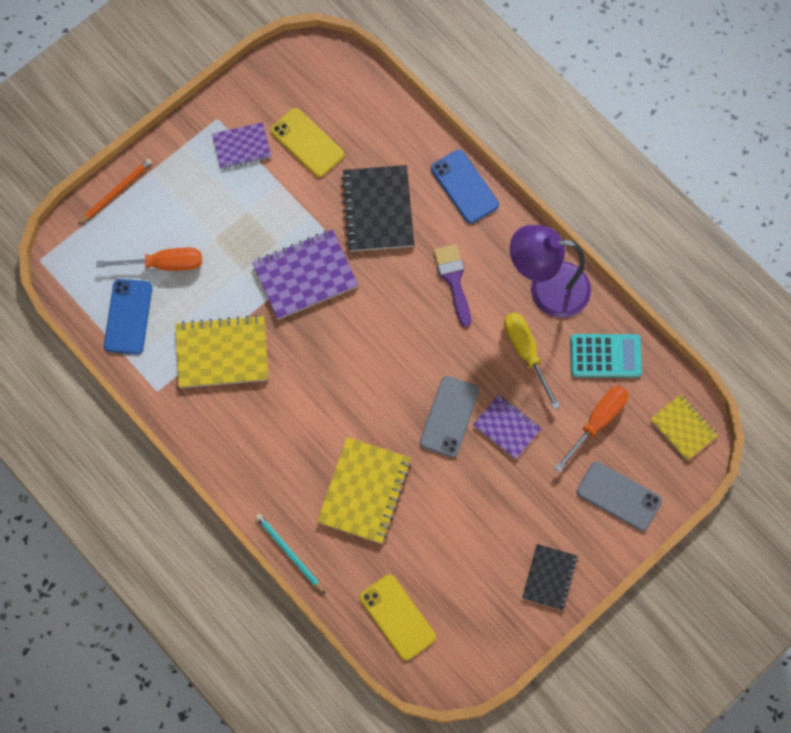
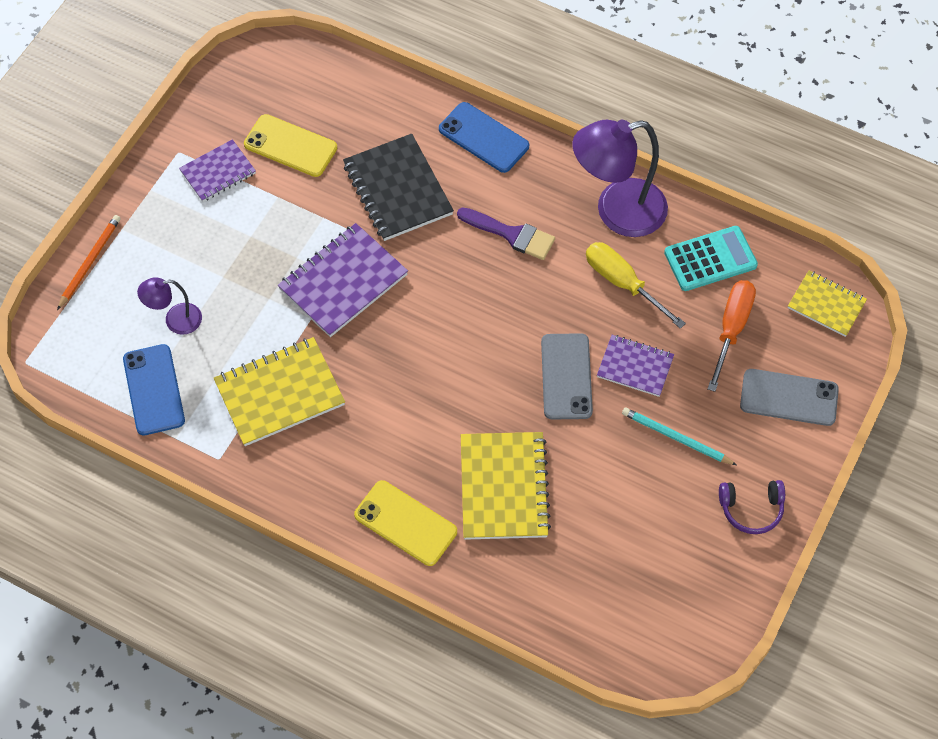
camera: 20 degrees left, 10 degrees down
orange screwdriver [97,248,202,271] -> purple lamp [137,277,202,335]
turquoise pencil [255,514,325,594] -> turquoise pencil moved to [622,408,737,465]
yellow phone [360,574,436,660] -> yellow phone moved to [354,480,457,566]
purple brush [434,244,471,327] -> purple brush turned 150 degrees clockwise [457,207,555,260]
black notebook [522,544,578,610] -> purple headphones [719,480,785,534]

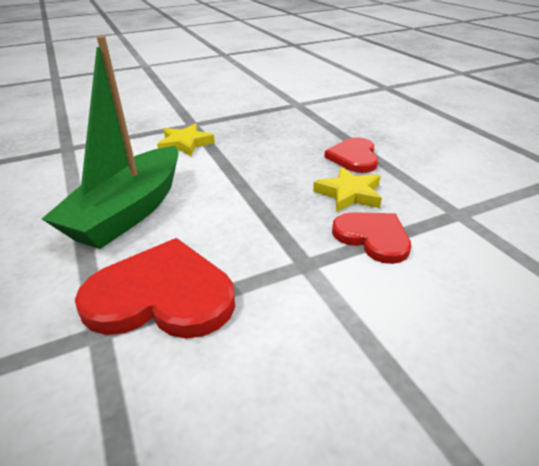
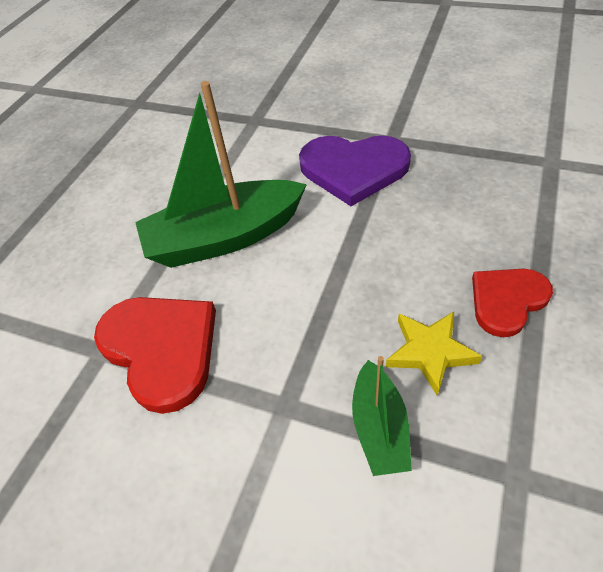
camera: 50 degrees right, 15 degrees up
yellow star [157,124,215,156] -> purple heart [299,135,411,206]
red heart [332,212,411,264] -> green boat [352,356,412,476]

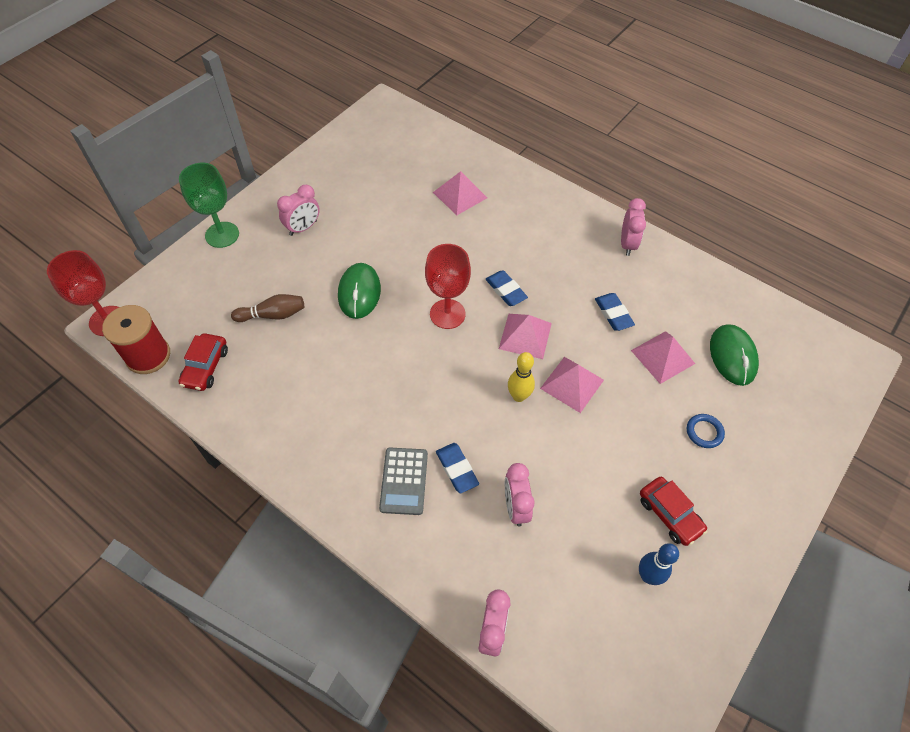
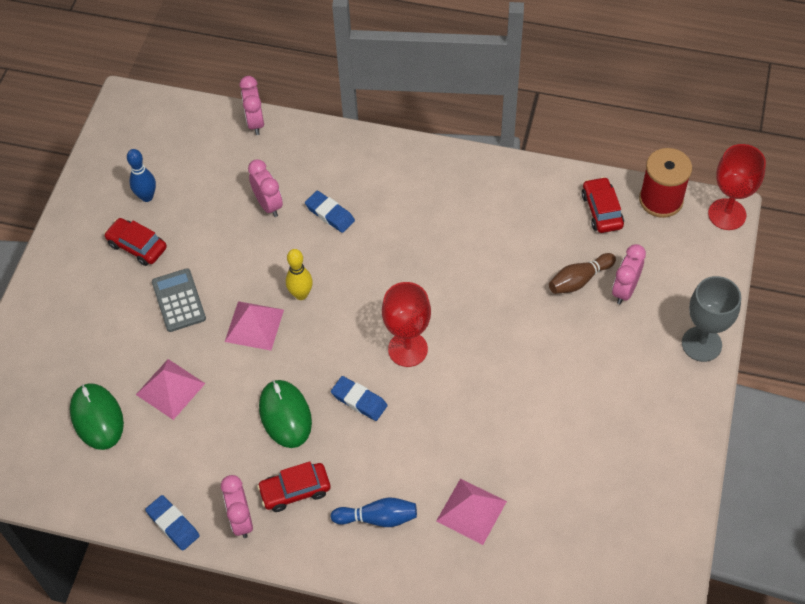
camera: 160 degrees right, 0 degrees up
green goblet [179,163,239,248] -> grey goblet [682,276,741,362]
pink clock [277,185,320,236] -> pink clock moved to [612,244,646,304]
green mouse [338,263,381,319] -> green mouse moved to [259,380,312,448]
grey calculator [379,447,428,515] -> grey calculator moved to [152,268,206,332]
pink pyramid [499,314,552,359] -> none
blue eraser [595,293,635,331] -> blue eraser moved to [145,495,200,551]
blue ring [687,414,725,448] -> none
none -> red car [257,462,330,512]
none -> blue bowling pin [330,497,417,527]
───
**WHAT TO WORK ON:** Report the number of lines in the listing that hold the string "none", and nothing else.

**ANSWER TO THIS TASK:** 4